[Provided entries]
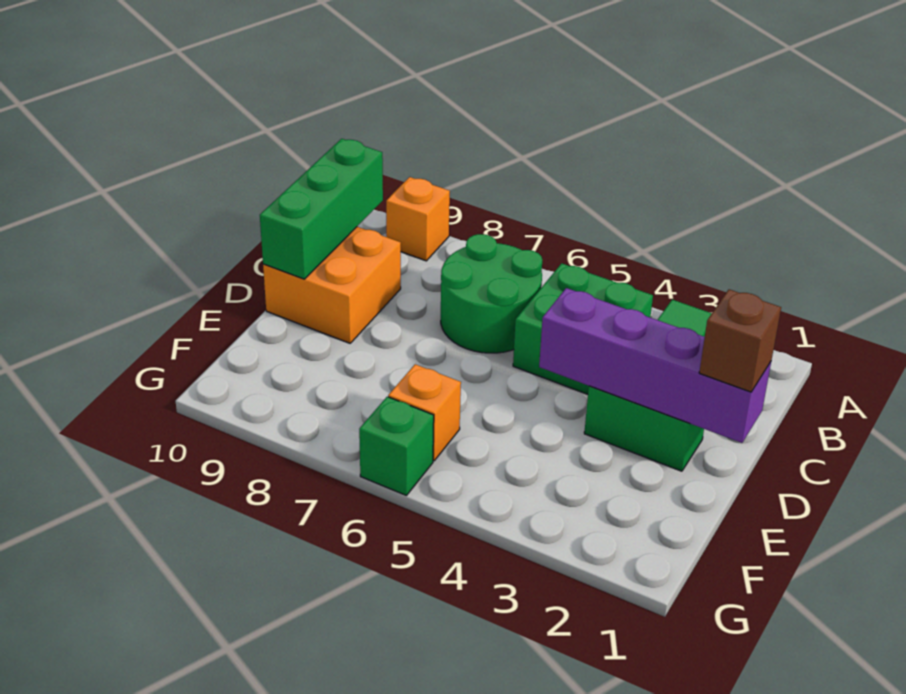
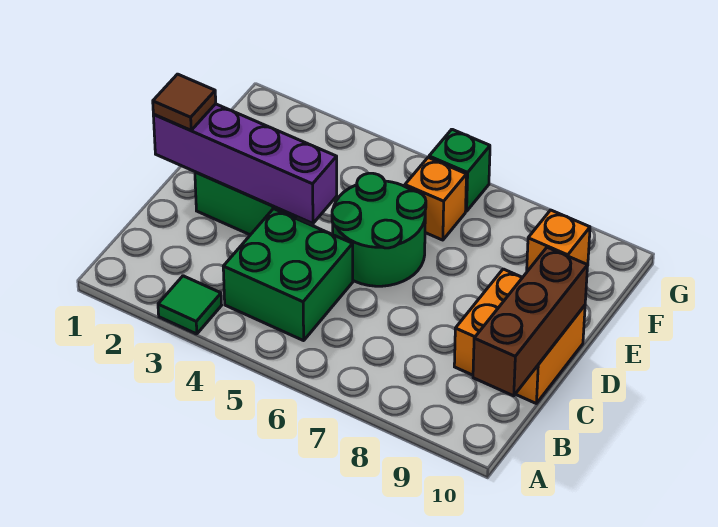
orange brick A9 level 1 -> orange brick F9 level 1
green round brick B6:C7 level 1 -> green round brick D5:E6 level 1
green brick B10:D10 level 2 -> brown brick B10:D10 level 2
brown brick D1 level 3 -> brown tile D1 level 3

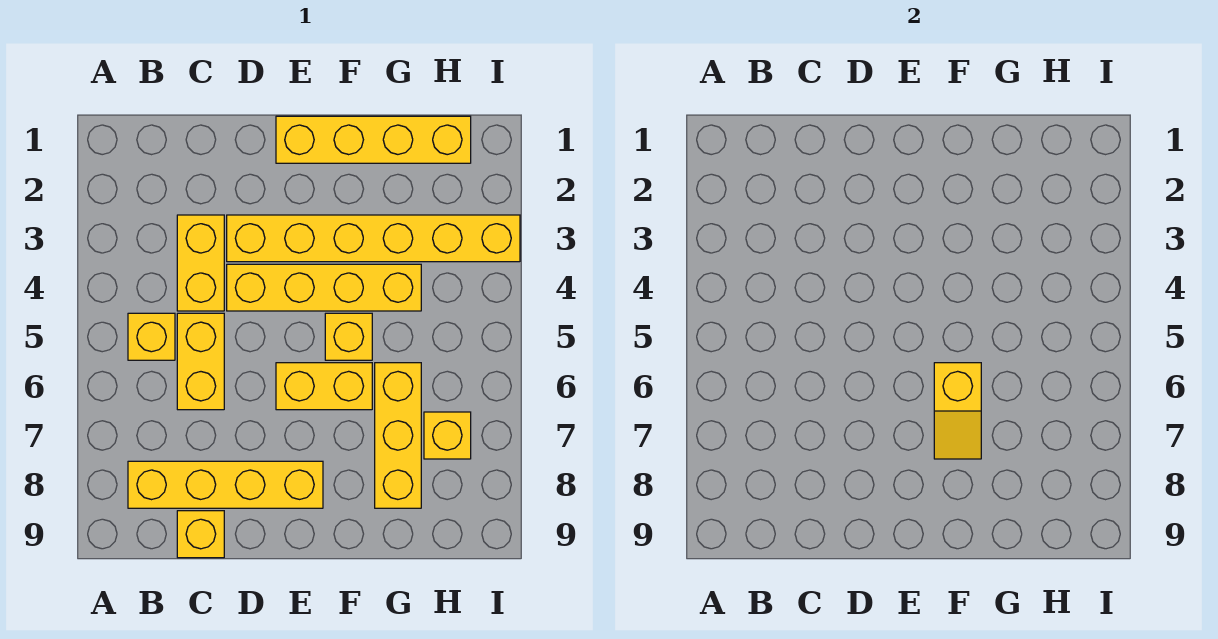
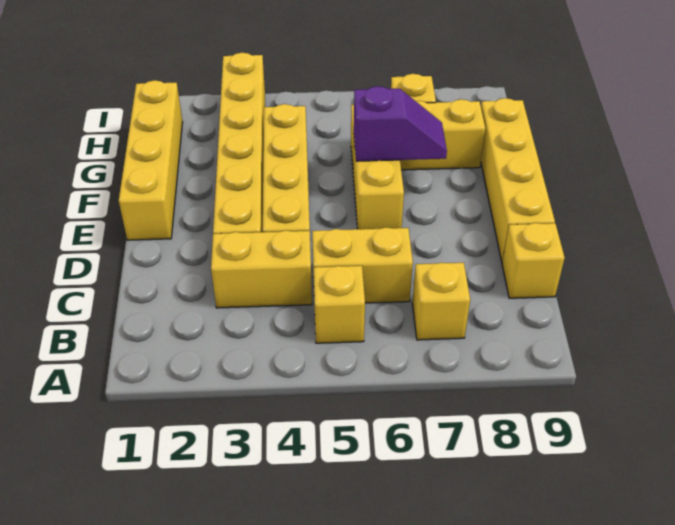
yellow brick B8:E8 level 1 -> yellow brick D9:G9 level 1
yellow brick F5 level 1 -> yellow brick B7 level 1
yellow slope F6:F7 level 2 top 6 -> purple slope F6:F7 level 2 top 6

[Task item]
Each line in the material above that mentions the word "brick" must be copied.

[Finished exercise]
orange brick A9 level 1 -> orange brick F9 level 1
green round brick B6:C7 level 1 -> green round brick D5:E6 level 1
green brick B10:D10 level 2 -> brown brick B10:D10 level 2
brown brick D1 level 3 -> brown tile D1 level 3
yellow brick B8:E8 level 1 -> yellow brick D9:G9 level 1
yellow brick F5 level 1 -> yellow brick B7 level 1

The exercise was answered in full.